*** Opening of The records ***

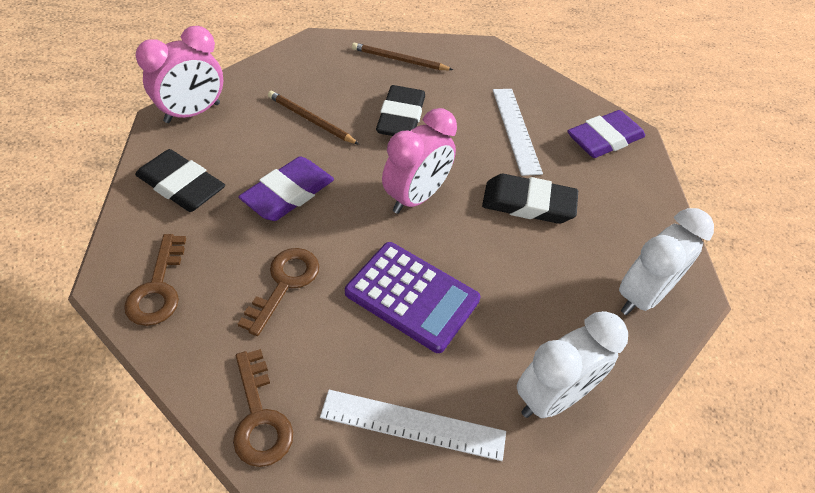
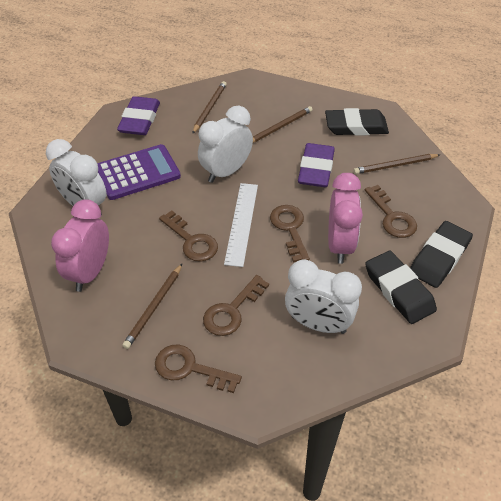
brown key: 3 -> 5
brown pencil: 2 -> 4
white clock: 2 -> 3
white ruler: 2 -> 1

*** Close of The records ***
*** Opening of The records ***

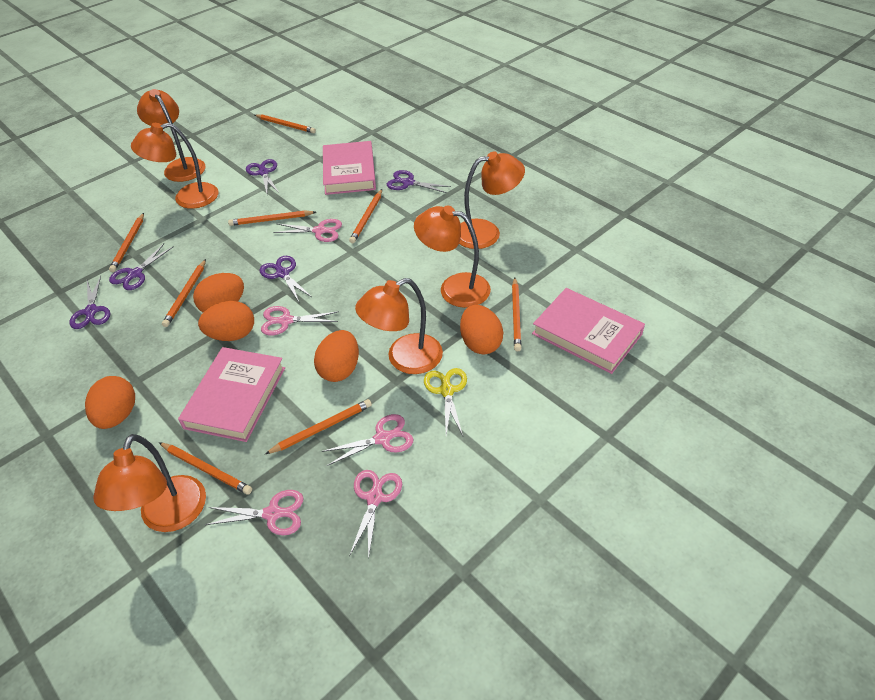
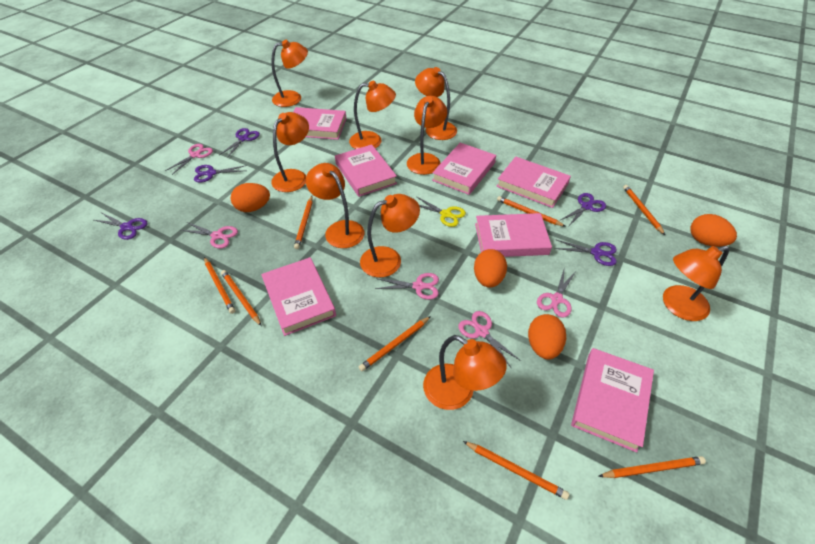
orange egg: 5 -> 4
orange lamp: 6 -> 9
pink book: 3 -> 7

*** Close of The records ***

Exercise requirements: Which lines run from the one holding "brown key: 3 -> 5" through the one holding "white ruler: 2 -> 1" in the records above? Repeat them exactly, both included, and nothing more.

Written response:
brown key: 3 -> 5
brown pencil: 2 -> 4
white clock: 2 -> 3
white ruler: 2 -> 1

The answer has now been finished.